Show each line in the records below that contains the word "these".

- [DATA RECORDS]
====

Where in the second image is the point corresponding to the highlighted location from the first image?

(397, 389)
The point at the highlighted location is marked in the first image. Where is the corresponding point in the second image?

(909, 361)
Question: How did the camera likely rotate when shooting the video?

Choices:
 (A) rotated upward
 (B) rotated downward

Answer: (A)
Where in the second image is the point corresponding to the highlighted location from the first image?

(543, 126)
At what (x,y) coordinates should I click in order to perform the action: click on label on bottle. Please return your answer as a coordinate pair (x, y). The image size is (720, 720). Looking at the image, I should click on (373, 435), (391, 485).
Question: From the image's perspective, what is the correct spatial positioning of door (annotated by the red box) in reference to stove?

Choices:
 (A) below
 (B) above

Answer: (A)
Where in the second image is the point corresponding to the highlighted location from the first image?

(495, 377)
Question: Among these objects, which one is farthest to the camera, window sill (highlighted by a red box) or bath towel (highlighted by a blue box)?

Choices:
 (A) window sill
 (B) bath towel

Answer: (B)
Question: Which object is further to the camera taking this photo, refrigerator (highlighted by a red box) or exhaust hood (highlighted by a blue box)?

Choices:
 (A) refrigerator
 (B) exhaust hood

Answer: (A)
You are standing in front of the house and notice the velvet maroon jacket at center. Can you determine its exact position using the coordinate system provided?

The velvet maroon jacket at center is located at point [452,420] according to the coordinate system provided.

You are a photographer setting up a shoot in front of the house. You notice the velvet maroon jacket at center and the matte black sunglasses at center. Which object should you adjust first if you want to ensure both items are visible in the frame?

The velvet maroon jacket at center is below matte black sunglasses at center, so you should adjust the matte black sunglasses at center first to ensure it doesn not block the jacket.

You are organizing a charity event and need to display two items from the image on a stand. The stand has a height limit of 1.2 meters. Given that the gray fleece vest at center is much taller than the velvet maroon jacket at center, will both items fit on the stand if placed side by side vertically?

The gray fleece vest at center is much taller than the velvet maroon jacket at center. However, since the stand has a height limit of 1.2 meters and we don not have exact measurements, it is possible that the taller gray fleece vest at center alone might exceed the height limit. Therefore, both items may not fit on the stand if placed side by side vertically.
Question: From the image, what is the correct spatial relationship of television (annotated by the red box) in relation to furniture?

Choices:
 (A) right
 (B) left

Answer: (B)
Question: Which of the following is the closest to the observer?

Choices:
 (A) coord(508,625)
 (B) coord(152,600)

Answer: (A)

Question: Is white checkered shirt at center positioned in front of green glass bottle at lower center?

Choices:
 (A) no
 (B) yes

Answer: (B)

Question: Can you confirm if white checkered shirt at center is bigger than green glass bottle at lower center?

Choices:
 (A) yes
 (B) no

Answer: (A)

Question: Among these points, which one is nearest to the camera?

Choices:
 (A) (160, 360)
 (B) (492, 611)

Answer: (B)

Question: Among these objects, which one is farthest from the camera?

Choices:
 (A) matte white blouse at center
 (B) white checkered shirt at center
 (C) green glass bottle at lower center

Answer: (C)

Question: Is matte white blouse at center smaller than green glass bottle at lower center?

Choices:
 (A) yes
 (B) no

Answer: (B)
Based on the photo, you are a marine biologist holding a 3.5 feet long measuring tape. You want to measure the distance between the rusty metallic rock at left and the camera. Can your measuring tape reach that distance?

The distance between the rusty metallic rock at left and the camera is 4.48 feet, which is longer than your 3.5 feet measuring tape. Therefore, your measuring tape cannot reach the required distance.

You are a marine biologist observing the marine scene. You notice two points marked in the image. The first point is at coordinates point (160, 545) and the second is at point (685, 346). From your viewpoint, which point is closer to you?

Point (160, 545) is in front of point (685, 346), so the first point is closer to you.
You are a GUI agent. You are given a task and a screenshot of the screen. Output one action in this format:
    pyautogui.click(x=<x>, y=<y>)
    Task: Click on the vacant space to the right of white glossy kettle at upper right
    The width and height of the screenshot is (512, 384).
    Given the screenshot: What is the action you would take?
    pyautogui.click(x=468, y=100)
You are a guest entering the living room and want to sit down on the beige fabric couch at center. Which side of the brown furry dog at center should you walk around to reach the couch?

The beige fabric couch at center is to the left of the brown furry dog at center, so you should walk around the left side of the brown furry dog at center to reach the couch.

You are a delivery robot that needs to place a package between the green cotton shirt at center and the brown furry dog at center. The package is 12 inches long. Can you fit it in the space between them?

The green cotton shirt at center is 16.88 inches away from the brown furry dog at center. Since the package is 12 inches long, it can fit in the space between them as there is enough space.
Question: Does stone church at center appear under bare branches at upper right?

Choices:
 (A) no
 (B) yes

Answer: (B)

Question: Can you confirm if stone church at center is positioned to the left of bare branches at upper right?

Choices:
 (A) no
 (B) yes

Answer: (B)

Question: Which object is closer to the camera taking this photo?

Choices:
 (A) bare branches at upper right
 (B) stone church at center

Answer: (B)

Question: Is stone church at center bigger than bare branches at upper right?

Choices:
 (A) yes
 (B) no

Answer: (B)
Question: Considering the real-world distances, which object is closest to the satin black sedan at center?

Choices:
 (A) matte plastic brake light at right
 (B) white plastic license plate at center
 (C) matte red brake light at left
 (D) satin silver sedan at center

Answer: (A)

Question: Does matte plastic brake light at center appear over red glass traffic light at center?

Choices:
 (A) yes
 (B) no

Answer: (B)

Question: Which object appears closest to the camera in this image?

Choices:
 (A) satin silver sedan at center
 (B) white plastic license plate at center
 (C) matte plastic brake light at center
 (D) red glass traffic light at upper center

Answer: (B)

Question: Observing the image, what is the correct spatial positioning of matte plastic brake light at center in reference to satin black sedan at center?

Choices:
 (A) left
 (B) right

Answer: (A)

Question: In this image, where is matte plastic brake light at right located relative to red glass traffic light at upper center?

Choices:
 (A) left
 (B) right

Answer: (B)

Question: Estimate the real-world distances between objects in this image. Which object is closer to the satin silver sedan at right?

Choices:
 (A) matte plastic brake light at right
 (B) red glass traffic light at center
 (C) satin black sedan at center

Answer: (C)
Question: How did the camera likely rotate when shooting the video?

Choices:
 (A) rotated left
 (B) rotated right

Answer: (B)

====

- [WRITTEN ANSWER]
Question: Among these objects, which one is farthest to the camera, window sill (highlighted by a red box) or bath towel (highlighted by a blue box)?
Question: Among these points, which one is nearest to the camera?
Question: Among these objects, which one is farthest from the camera?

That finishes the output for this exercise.